**What the exercise asks**
Your job is to report every line of the entries that has "pink".

Segment Start: Information supplied

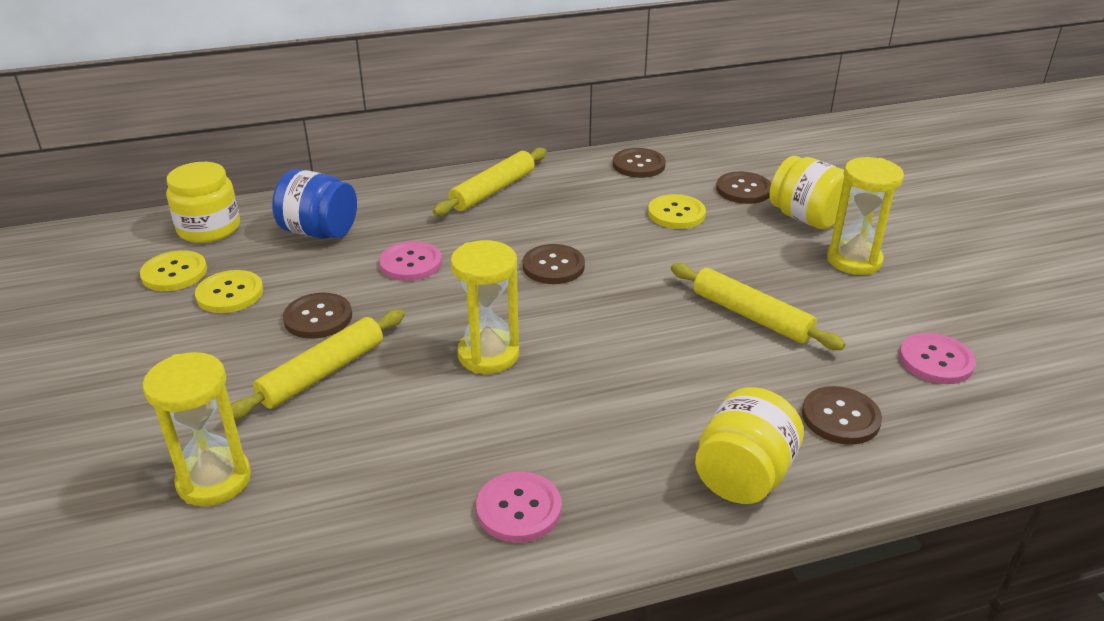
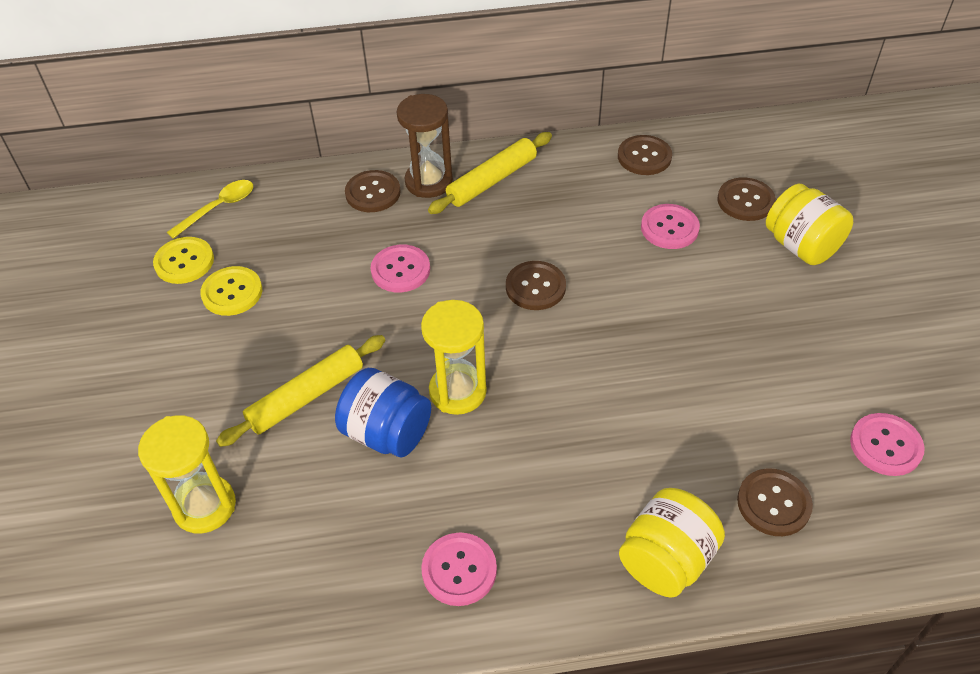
camera: 10 degrees right, 15 degrees up
(209, 228) = (218, 208): yellow jar -> yellow spoon
(318, 318) = (308, 330): brown button -> brown button (373, 193)
(319, 232) = (319, 221): blue jar -> blue jar (387, 433)
(429, 195) = (428, 182): none -> brown hourglass
(676, 213) = (669, 228): yellow button -> pink button
(751, 316) = (716, 370): yellow rolling pin -> none
(854, 260) = (837, 308): yellow hourglass -> none

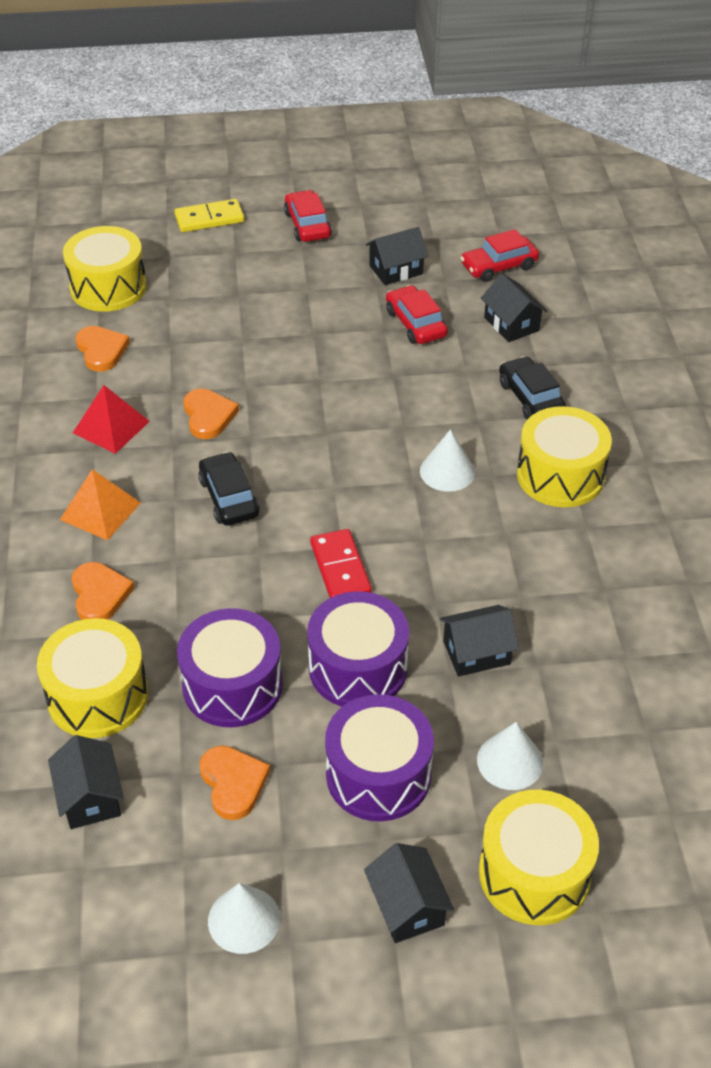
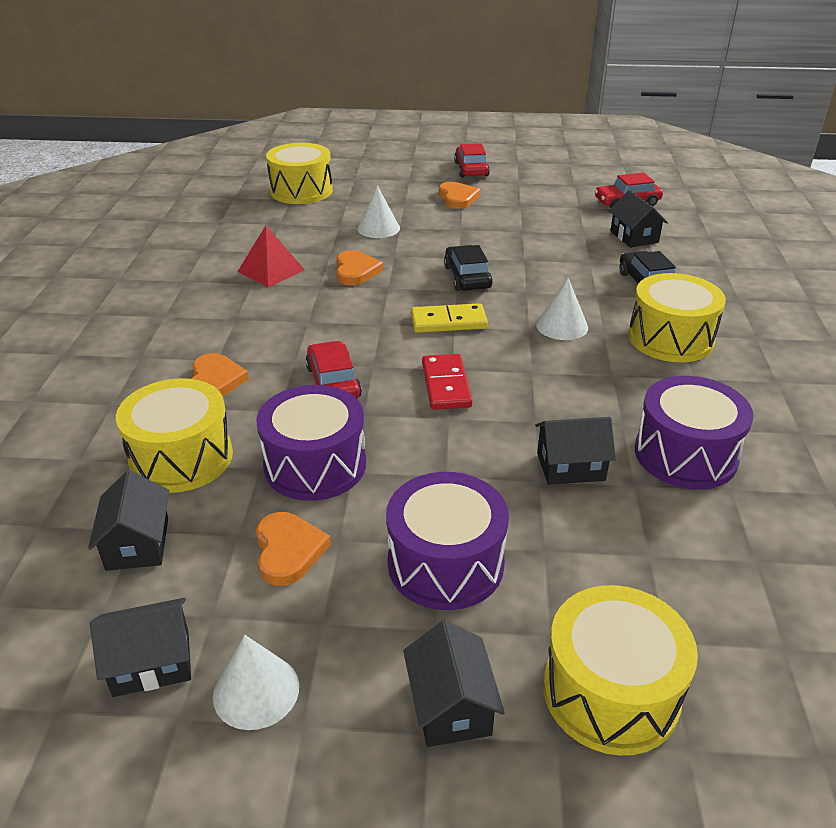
camera: 10 degrees right, 10 degrees down
(100, 511) = (240, 323): orange pyramid -> none
(101, 350) = (281, 225): orange heart -> orange heart (457, 198)
(209, 218) = (394, 161): yellow domino -> yellow domino (448, 321)
(229, 497) = (356, 325): black car -> black car (467, 277)
(358, 668) = (445, 465): purple drum -> purple drum (685, 455)
(396, 270) = (538, 198): black house -> black house (151, 662)
(415, 323) = (549, 230): red car -> red car (333, 382)
(510, 761) = (594, 569): white cone -> white cone (378, 228)

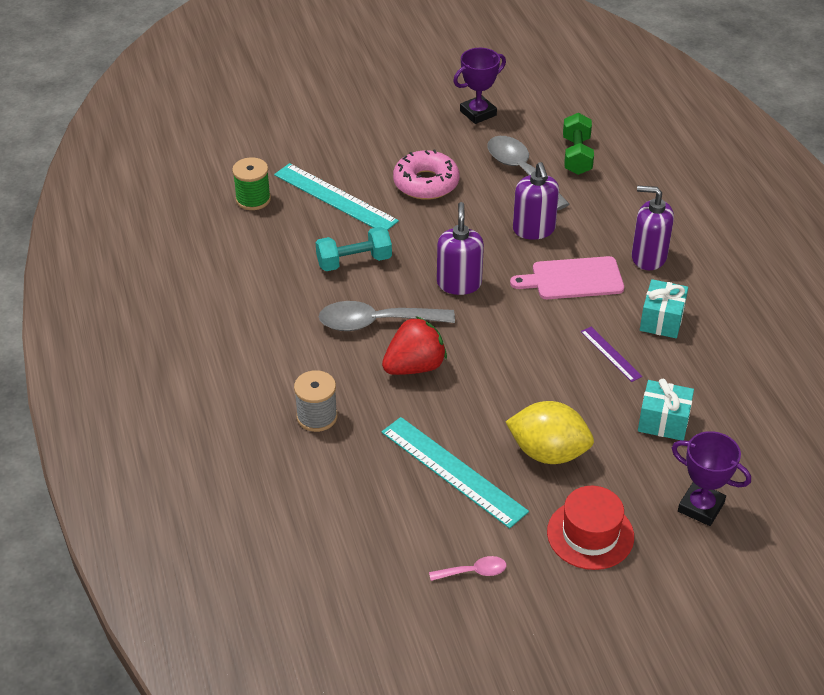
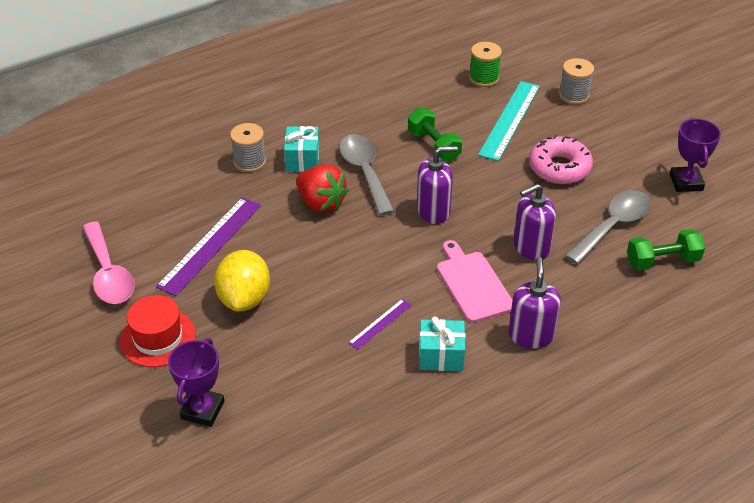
camera: 75 degrees right, 0 degrees up
(315, 145) = (574, 95): none -> grey spool
(354, 261) = (433, 146): turquoise dumbbell -> green dumbbell
(453, 471) = (210, 245): turquoise ruler -> purple ruler
(474, 572) = (109, 274): pink spoon -> pink spoon, size x2.05
(478, 113) = (686, 182): purple trophy -> purple trophy turned 45 degrees clockwise
(663, 422) = (302, 372): turquoise gift -> turquoise gift (302, 159)

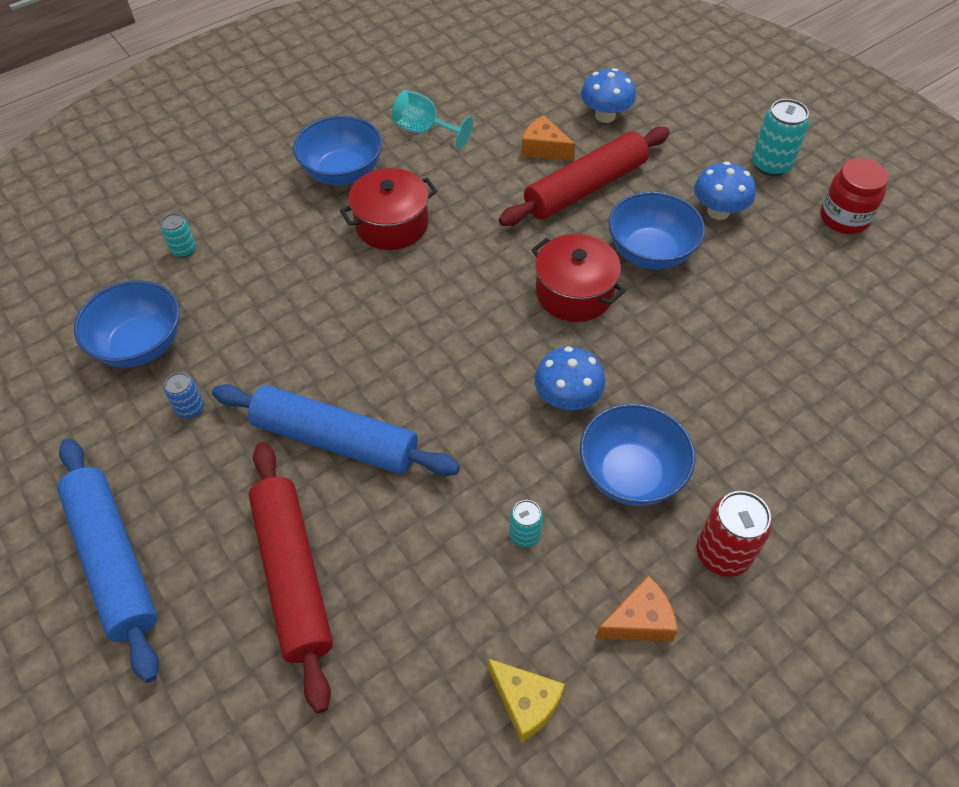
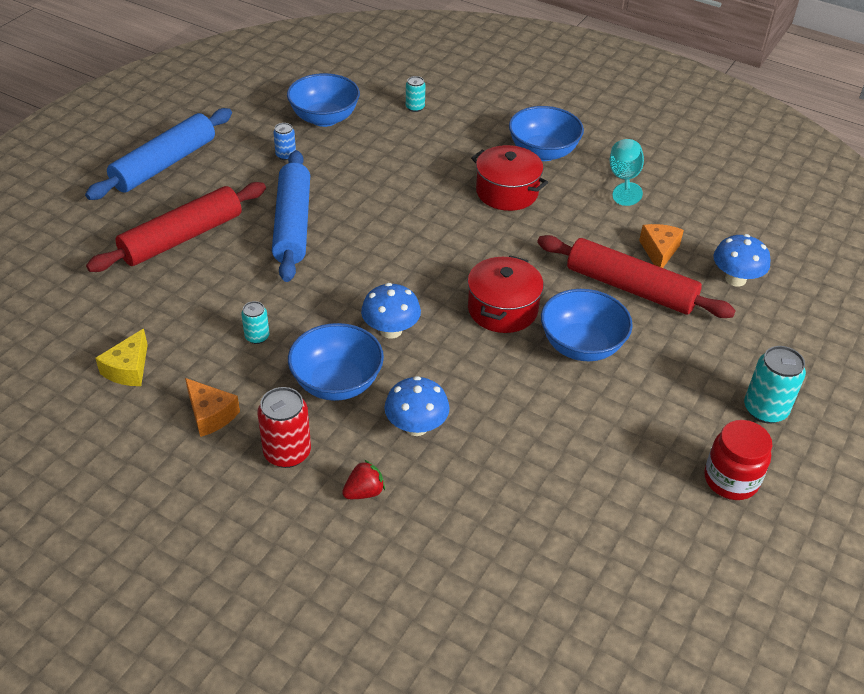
camera: 65 degrees right, 10 degrees down
(718, 211) = (667, 382): blue mushroom -> blue mushroom (416, 426)
(796, 496) = (364, 492): none -> red strawberry

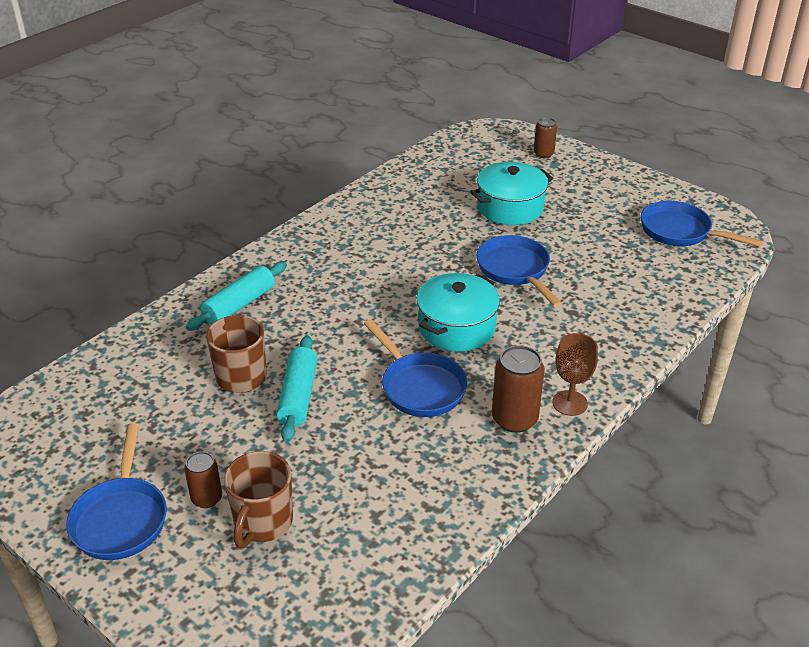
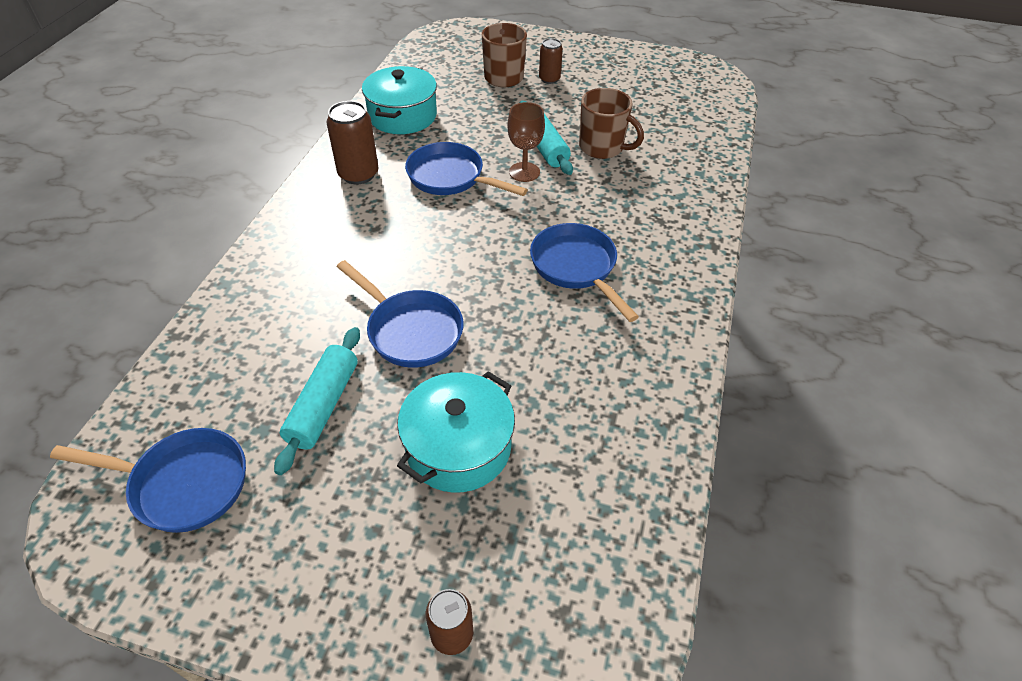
camera: 155 degrees right, 10 degrees up
(121, 518) = (590, 60): blue pan -> blue pan (576, 267)
(239, 305) = (666, 203): turquoise rolling pin -> turquoise rolling pin (323, 405)
(456, 327) = (445, 239): turquoise pot -> turquoise pot (402, 116)
(569, 403) = (313, 198): brown goblet -> brown goblet (524, 172)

Segment End: Information supplied

**Solution**
(676, 213) = (669, 228): yellow button -> pink button
(474, 572) = (109, 274): pink spoon -> pink spoon, size x2.05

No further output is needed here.